==== THE DATA

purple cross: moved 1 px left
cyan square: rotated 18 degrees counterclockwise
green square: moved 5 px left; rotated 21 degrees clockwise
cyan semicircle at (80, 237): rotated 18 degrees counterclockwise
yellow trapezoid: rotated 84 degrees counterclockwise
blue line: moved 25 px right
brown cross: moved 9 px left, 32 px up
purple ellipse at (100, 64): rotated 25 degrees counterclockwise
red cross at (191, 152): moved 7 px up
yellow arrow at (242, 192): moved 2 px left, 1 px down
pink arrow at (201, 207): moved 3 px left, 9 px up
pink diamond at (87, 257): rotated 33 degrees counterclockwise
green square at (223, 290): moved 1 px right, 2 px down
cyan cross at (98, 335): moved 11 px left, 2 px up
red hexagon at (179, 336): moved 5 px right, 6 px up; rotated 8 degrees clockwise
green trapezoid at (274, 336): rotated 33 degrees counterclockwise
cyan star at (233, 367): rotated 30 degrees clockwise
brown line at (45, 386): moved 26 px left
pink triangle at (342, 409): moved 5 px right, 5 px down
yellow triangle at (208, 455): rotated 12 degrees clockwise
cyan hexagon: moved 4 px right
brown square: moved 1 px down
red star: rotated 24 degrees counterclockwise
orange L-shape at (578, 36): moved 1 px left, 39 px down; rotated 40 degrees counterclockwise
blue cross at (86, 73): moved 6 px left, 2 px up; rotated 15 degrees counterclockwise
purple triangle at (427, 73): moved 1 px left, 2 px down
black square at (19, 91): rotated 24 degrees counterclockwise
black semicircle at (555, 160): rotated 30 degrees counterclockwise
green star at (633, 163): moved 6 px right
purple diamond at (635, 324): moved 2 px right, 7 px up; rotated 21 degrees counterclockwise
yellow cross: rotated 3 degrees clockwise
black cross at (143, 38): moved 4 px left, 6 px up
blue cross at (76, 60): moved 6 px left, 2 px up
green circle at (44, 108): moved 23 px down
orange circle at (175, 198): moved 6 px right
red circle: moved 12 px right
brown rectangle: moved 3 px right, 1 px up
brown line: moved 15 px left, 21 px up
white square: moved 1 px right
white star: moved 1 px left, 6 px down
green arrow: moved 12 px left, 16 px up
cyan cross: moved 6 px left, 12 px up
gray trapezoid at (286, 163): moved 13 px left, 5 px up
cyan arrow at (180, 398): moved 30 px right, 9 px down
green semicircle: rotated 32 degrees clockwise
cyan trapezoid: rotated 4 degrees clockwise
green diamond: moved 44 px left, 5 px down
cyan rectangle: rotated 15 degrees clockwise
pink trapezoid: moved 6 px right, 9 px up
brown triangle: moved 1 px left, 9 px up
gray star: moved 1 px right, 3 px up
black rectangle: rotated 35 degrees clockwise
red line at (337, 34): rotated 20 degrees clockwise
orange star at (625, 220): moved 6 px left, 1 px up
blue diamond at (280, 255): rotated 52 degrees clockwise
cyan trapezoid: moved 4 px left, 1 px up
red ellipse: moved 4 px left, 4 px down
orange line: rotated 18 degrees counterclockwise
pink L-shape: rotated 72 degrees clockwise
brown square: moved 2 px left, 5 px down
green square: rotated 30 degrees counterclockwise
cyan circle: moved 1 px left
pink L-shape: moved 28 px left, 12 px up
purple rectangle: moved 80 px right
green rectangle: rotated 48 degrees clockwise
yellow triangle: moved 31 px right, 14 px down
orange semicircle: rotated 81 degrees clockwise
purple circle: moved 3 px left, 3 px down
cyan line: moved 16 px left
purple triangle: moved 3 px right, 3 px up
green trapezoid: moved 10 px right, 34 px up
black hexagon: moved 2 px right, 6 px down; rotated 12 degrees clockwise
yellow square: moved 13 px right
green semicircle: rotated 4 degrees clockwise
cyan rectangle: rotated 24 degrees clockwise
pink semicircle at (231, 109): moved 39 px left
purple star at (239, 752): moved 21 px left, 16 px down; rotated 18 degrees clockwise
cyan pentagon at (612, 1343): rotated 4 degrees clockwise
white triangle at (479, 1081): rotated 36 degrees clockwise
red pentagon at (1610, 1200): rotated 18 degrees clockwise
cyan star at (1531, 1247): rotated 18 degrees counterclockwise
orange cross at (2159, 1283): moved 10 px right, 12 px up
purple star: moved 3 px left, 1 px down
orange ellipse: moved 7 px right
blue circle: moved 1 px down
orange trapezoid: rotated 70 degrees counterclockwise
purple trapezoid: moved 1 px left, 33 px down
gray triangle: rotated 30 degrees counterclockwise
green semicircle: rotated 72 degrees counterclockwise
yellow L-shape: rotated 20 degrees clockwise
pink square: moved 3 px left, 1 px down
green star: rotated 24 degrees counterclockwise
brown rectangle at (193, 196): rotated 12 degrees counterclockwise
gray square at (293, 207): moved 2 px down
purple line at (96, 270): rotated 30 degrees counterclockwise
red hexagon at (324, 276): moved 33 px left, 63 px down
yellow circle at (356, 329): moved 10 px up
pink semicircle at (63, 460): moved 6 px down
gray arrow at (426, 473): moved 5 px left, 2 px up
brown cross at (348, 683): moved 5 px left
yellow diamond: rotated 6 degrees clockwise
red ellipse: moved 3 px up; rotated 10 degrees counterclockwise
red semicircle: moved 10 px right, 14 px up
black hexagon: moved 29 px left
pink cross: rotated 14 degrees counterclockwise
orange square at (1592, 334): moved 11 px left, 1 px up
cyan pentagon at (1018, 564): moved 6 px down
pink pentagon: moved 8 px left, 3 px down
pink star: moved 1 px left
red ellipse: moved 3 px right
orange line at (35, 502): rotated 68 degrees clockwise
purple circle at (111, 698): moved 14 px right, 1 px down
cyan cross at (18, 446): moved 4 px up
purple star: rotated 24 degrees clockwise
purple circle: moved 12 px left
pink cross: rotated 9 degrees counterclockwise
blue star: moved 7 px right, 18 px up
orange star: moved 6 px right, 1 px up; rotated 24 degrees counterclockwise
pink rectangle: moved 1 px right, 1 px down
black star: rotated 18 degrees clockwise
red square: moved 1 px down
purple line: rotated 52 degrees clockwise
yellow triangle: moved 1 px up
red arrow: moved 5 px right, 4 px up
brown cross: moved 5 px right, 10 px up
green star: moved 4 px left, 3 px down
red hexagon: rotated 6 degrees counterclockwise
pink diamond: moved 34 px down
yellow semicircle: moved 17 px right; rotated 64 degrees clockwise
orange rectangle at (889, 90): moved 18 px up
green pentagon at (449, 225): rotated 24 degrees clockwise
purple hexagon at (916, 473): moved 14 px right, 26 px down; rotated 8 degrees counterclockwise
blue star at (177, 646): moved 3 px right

========

◆ **TASK ITEM**:
The records above need copying. Do it exactly.

◆ **EXPECTED OUTPUT**:
purple cross: moved 1 px left
cyan square: rotated 18 degrees counterclockwise
green square: moved 5 px left; rotated 21 degrees clockwise
cyan semicircle at (80, 237): rotated 18 degrees counterclockwise
yellow trapezoid: rotated 84 degrees counterclockwise
blue line: moved 25 px right
brown cross: moved 9 px left, 32 px up
purple ellipse at (100, 64): rotated 25 degrees counterclockwise
red cross at (191, 152): moved 7 px up
yellow arrow at (242, 192): moved 2 px left, 1 px down
pink arrow at (201, 207): moved 3 px left, 9 px up
pink diamond at (87, 257): rotated 33 degrees counterclockwise
green square at (223, 290): moved 1 px right, 2 px down
cyan cross at (98, 335): moved 11 px left, 2 px up
red hexagon at (179, 336): moved 5 px right, 6 px up; rotated 8 degrees clockwise
green trapezoid at (274, 336): rotated 33 degrees counterclockwise
cyan star at (233, 367): rotated 30 degrees clockwise
brown line at (45, 386): moved 26 px left
pink triangle at (342, 409): moved 5 px right, 5 px down
yellow triangle at (208, 455): rotated 12 degrees clockwise
cyan hexagon: moved 4 px right
brown square: moved 1 px down
red star: rotated 24 degrees counterclockwise
orange L-shape at (578, 36): moved 1 px left, 39 px down; rotated 40 degrees counterclockwise
blue cross at (86, 73): moved 6 px left, 2 px up; rotated 15 degrees counterclockwise
purple triangle at (427, 73): moved 1 px left, 2 px down
black square at (19, 91): rotated 24 degrees counterclockwise
black semicircle at (555, 160): rotated 30 degrees counterclockwise
green star at (633, 163): moved 6 px right
purple diamond at (635, 324): moved 2 px right, 7 px up; rotated 21 degrees counterclockwise
yellow cross: rotated 3 degrees clockwise
black cross at (143, 38): moved 4 px left, 6 px up
blue cross at (76, 60): moved 6 px left, 2 px up
green circle at (44, 108): moved 23 px down
orange circle at (175, 198): moved 6 px right
red circle: moved 12 px right
brown rectangle: moved 3 px right, 1 px up
brown line: moved 15 px left, 21 px up
white square: moved 1 px right
white star: moved 1 px left, 6 px down
green arrow: moved 12 px left, 16 px up
cyan cross: moved 6 px left, 12 px up
gray trapezoid at (286, 163): moved 13 px left, 5 px up
cyan arrow at (180, 398): moved 30 px right, 9 px down
green semicircle: rotated 32 degrees clockwise
cyan trapezoid: rotated 4 degrees clockwise
green diamond: moved 44 px left, 5 px down
cyan rectangle: rotated 15 degrees clockwise
pink trapezoid: moved 6 px right, 9 px up
brown triangle: moved 1 px left, 9 px up
gray star: moved 1 px right, 3 px up
black rectangle: rotated 35 degrees clockwise
red line at (337, 34): rotated 20 degrees clockwise
orange star at (625, 220): moved 6 px left, 1 px up
blue diamond at (280, 255): rotated 52 degrees clockwise
cyan trapezoid: moved 4 px left, 1 px up
red ellipse: moved 4 px left, 4 px down
orange line: rotated 18 degrees counterclockwise
pink L-shape: rotated 72 degrees clockwise
brown square: moved 2 px left, 5 px down
green square: rotated 30 degrees counterclockwise
cyan circle: moved 1 px left
pink L-shape: moved 28 px left, 12 px up
purple rectangle: moved 80 px right
green rectangle: rotated 48 degrees clockwise
yellow triangle: moved 31 px right, 14 px down
orange semicircle: rotated 81 degrees clockwise
purple circle: moved 3 px left, 3 px down
cyan line: moved 16 px left
purple triangle: moved 3 px right, 3 px up
green trapezoid: moved 10 px right, 34 px up
black hexagon: moved 2 px right, 6 px down; rotated 12 degrees clockwise
yellow square: moved 13 px right
green semicircle: rotated 4 degrees clockwise
cyan rectangle: rotated 24 degrees clockwise
pink semicircle at (231, 109): moved 39 px left
purple star at (239, 752): moved 21 px left, 16 px down; rotated 18 degrees clockwise
cyan pentagon at (612, 1343): rotated 4 degrees clockwise
white triangle at (479, 1081): rotated 36 degrees clockwise
red pentagon at (1610, 1200): rotated 18 degrees clockwise
cyan star at (1531, 1247): rotated 18 degrees counterclockwise
orange cross at (2159, 1283): moved 10 px right, 12 px up
purple star: moved 3 px left, 1 px down
orange ellipse: moved 7 px right
blue circle: moved 1 px down
orange trapezoid: rotated 70 degrees counterclockwise
purple trapezoid: moved 1 px left, 33 px down
gray triangle: rotated 30 degrees counterclockwise
green semicircle: rotated 72 degrees counterclockwise
yellow L-shape: rotated 20 degrees clockwise
pink square: moved 3 px left, 1 px down
green star: rotated 24 degrees counterclockwise
brown rectangle at (193, 196): rotated 12 degrees counterclockwise
gray square at (293, 207): moved 2 px down
purple line at (96, 270): rotated 30 degrees counterclockwise
red hexagon at (324, 276): moved 33 px left, 63 px down
yellow circle at (356, 329): moved 10 px up
pink semicircle at (63, 460): moved 6 px down
gray arrow at (426, 473): moved 5 px left, 2 px up
brown cross at (348, 683): moved 5 px left
yellow diamond: rotated 6 degrees clockwise
red ellipse: moved 3 px up; rotated 10 degrees counterclockwise
red semicircle: moved 10 px right, 14 px up
black hexagon: moved 29 px left
pink cross: rotated 14 degrees counterclockwise
orange square at (1592, 334): moved 11 px left, 1 px up
cyan pentagon at (1018, 564): moved 6 px down
pink pentagon: moved 8 px left, 3 px down
pink star: moved 1 px left
red ellipse: moved 3 px right
orange line at (35, 502): rotated 68 degrees clockwise
purple circle at (111, 698): moved 14 px right, 1 px down
cyan cross at (18, 446): moved 4 px up
purple star: rotated 24 degrees clockwise
purple circle: moved 12 px left
pink cross: rotated 9 degrees counterclockwise
blue star: moved 7 px right, 18 px up
orange star: moved 6 px right, 1 px up; rotated 24 degrees counterclockwise
pink rectangle: moved 1 px right, 1 px down
black star: rotated 18 degrees clockwise
red square: moved 1 px down
purple line: rotated 52 degrees clockwise
yellow triangle: moved 1 px up
red arrow: moved 5 px right, 4 px up
brown cross: moved 5 px right, 10 px up
green star: moved 4 px left, 3 px down
red hexagon: rotated 6 degrees counterclockwise
pink diamond: moved 34 px down
yellow semicircle: moved 17 px right; rotated 64 degrees clockwise
orange rectangle at (889, 90): moved 18 px up
green pentagon at (449, 225): rotated 24 degrees clockwise
purple hexagon at (916, 473): moved 14 px right, 26 px down; rotated 8 degrees counterclockwise
blue star at (177, 646): moved 3 px right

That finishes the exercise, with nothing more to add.